**About this exercise**
Begin at the line containing "(644, 193) = (557, 314): purple" in the data below and go on through the line containing "(671, 244) = (403, 365): red", repeating each line exactly; include both ends and no other line.

**Task material**
==========

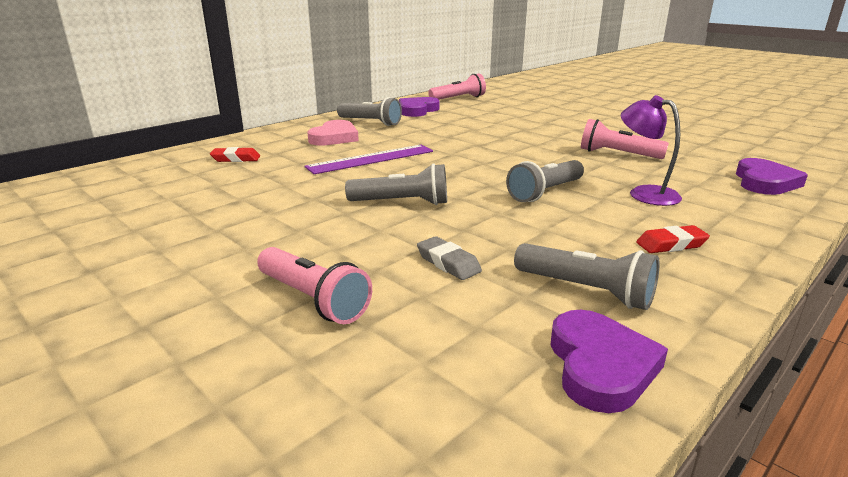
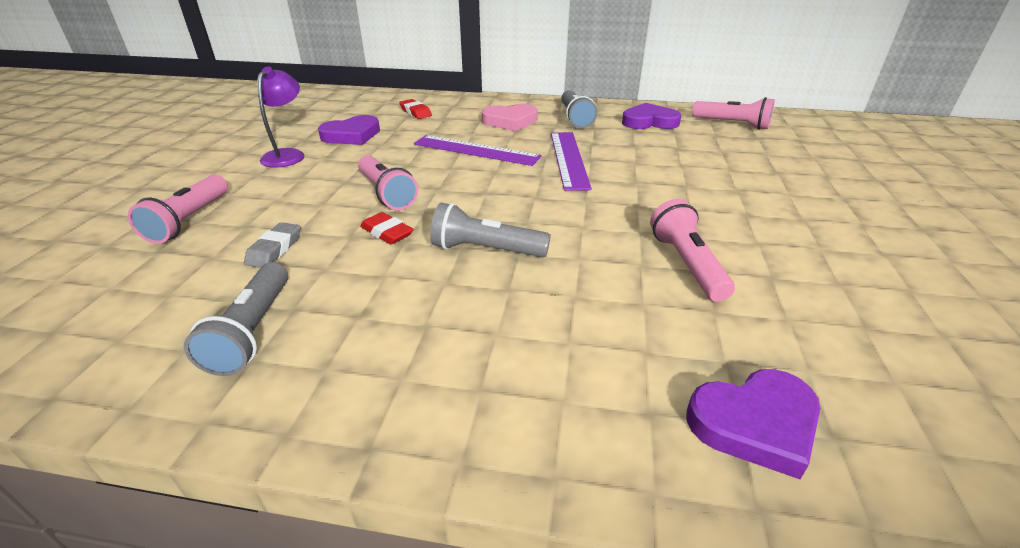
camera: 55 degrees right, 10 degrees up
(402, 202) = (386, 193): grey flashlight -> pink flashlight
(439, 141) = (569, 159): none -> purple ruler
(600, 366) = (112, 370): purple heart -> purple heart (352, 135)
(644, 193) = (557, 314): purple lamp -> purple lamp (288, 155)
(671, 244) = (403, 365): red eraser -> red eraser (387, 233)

==========

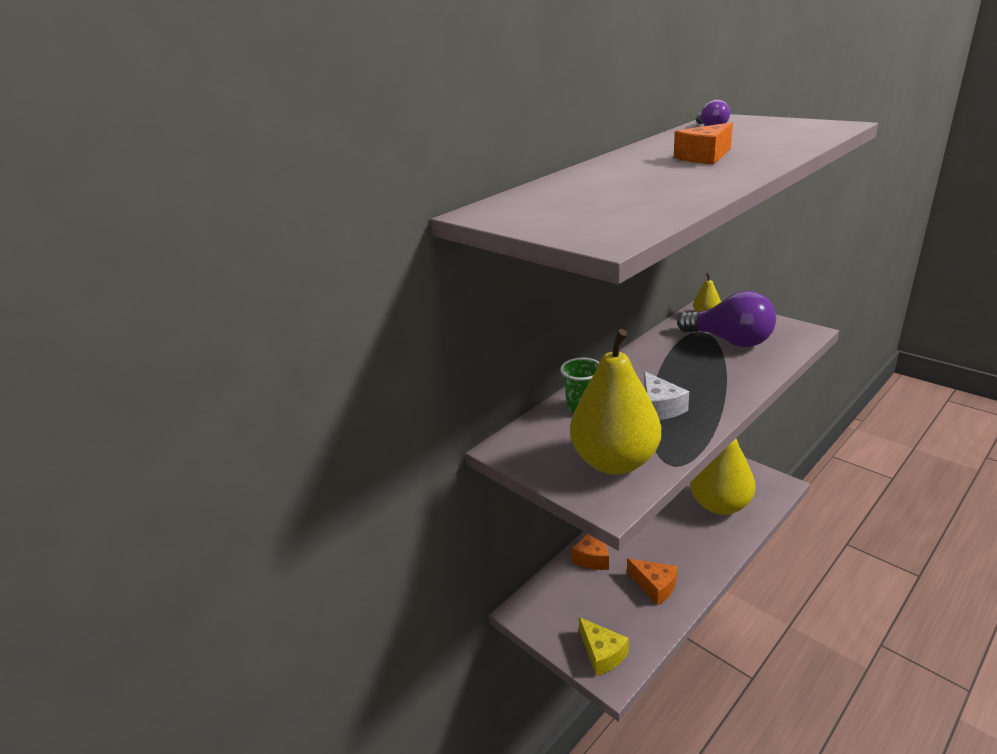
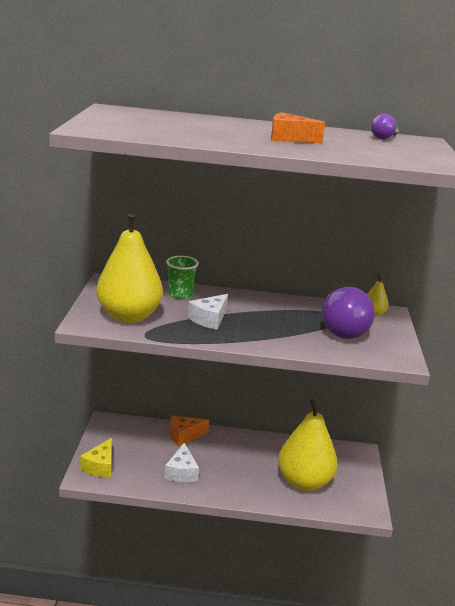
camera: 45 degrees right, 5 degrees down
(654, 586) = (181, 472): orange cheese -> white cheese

==========

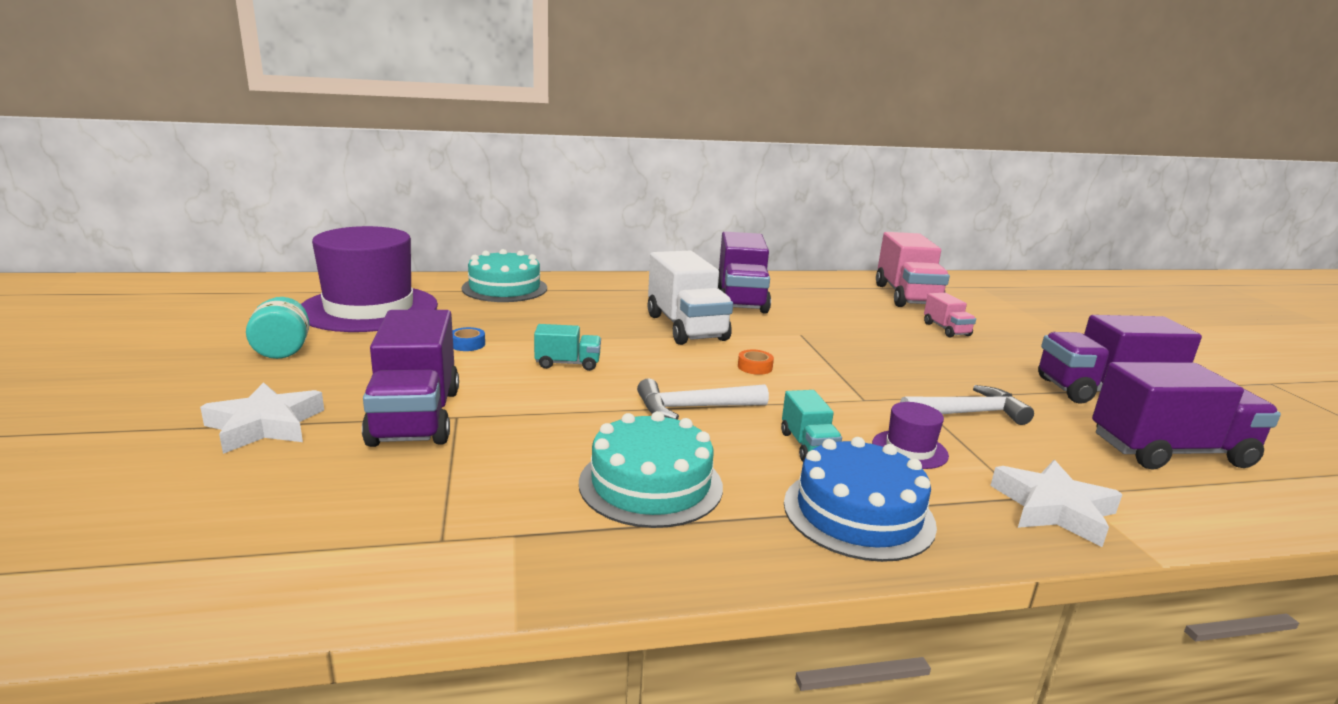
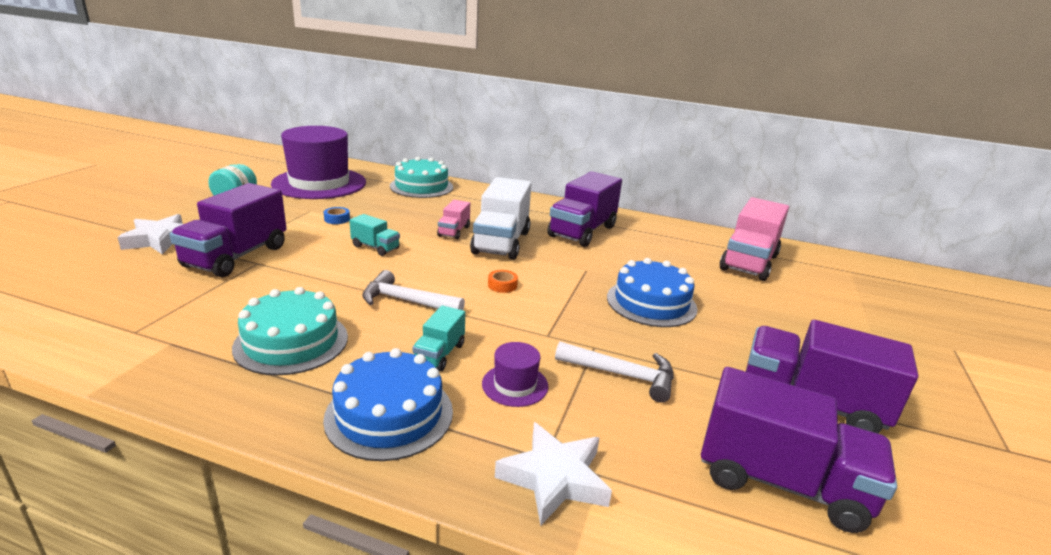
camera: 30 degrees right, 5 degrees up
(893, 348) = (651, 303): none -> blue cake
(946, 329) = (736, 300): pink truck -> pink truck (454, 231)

==========

**Your solution**
(644, 193) = (557, 314): purple lamp -> purple lamp (288, 155)
(671, 244) = (403, 365): red eraser -> red eraser (387, 233)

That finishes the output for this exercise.